TASK STATEMENT: Go to the line containing "none -> tan slope E1:H3 level 1 top 3" and retype it and every later line exactly as written, up to the last line of the entries. Keep pictures out.

EXTRACTED ENTRIES:

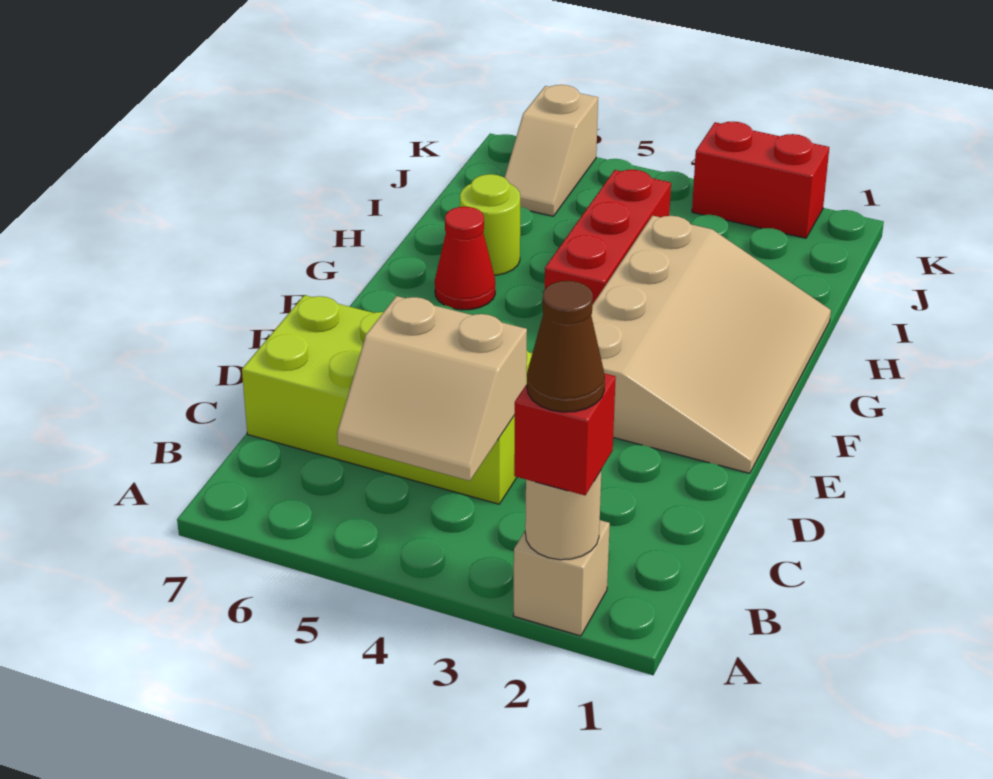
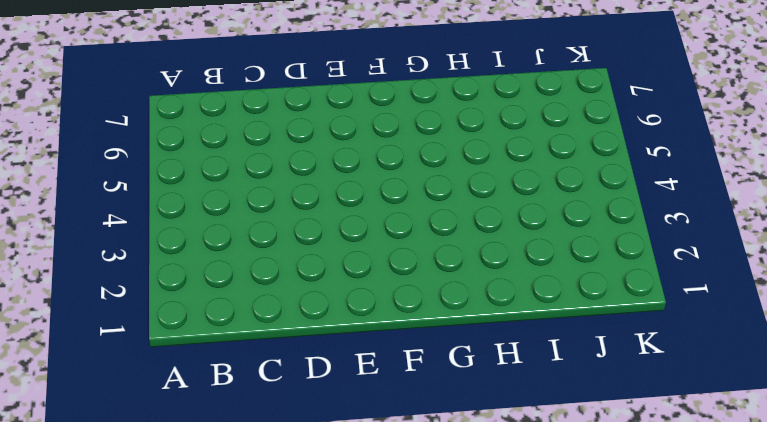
none -> tan brick A2 level 1
none -> lime brick C4:D7 level 1
none -> tan slope E1:H3 level 1 top 3

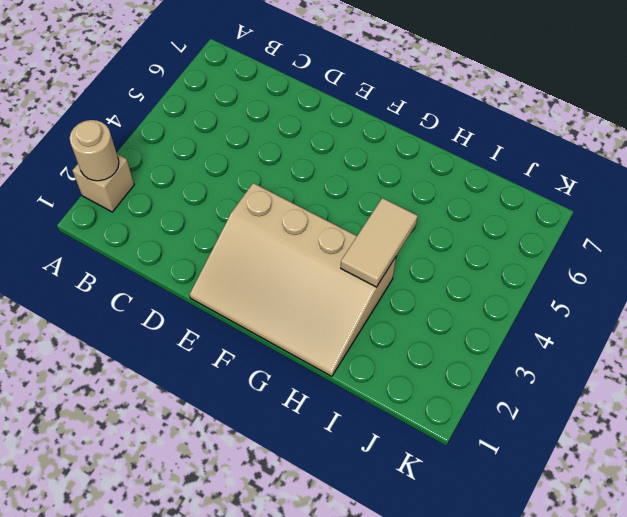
tan tile H3:H4 level 2 -> none
none -> lime brick C4:D7 level 1
none -> red brick G4:I4 level 1
none -> red cone G6 level 1

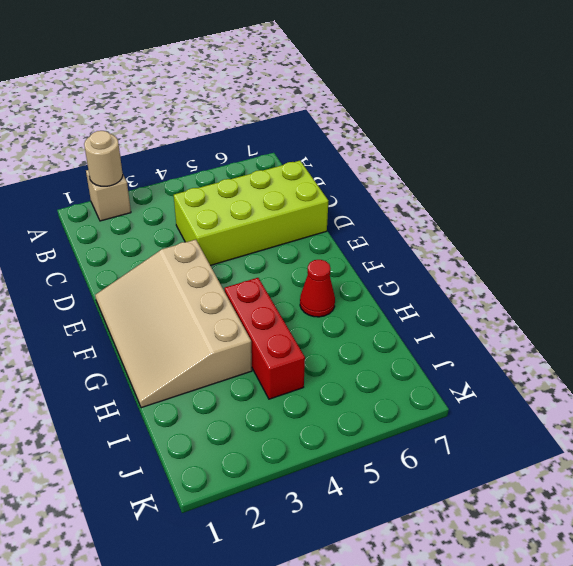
none -> lime round brick H6 level 1
none -> tan slope J6:K6 level 1 top K
none -> red brick K2:K3 level 1

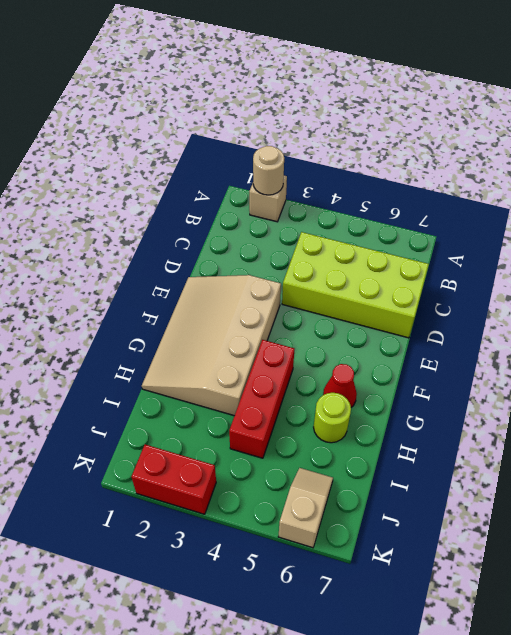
none -> tan slope B4:C5 level 2 top C
none -> red brick A2 level 3
none -> brown cone A2 level 4

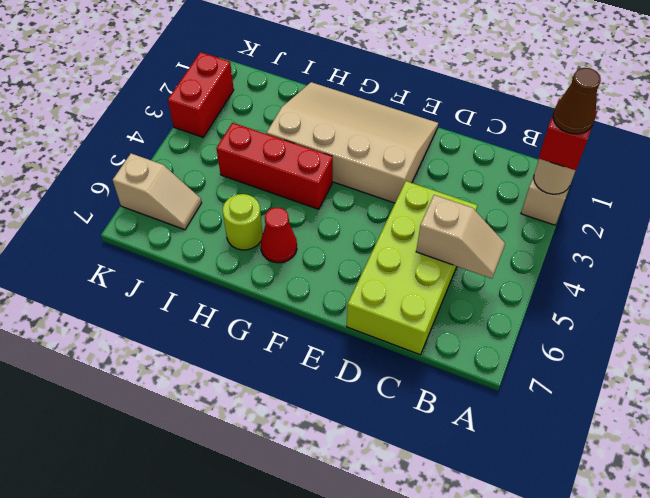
tan slope B5:C5 level 2 top C -> tan slope B4:C5 level 2 top C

EXERCISE ANSWER:
none -> tan slope E1:H3 level 1 top 3

tan tile H3:H4 level 2 -> none
none -> lime brick C4:D7 level 1
none -> red brick G4:I4 level 1
none -> red cone G6 level 1

none -> lime round brick H6 level 1
none -> tan slope J6:K6 level 1 top K
none -> red brick K2:K3 level 1

none -> tan slope B4:C5 level 2 top C
none -> red brick A2 level 3
none -> brown cone A2 level 4

tan slope B5:C5 level 2 top C -> tan slope B4:C5 level 2 top C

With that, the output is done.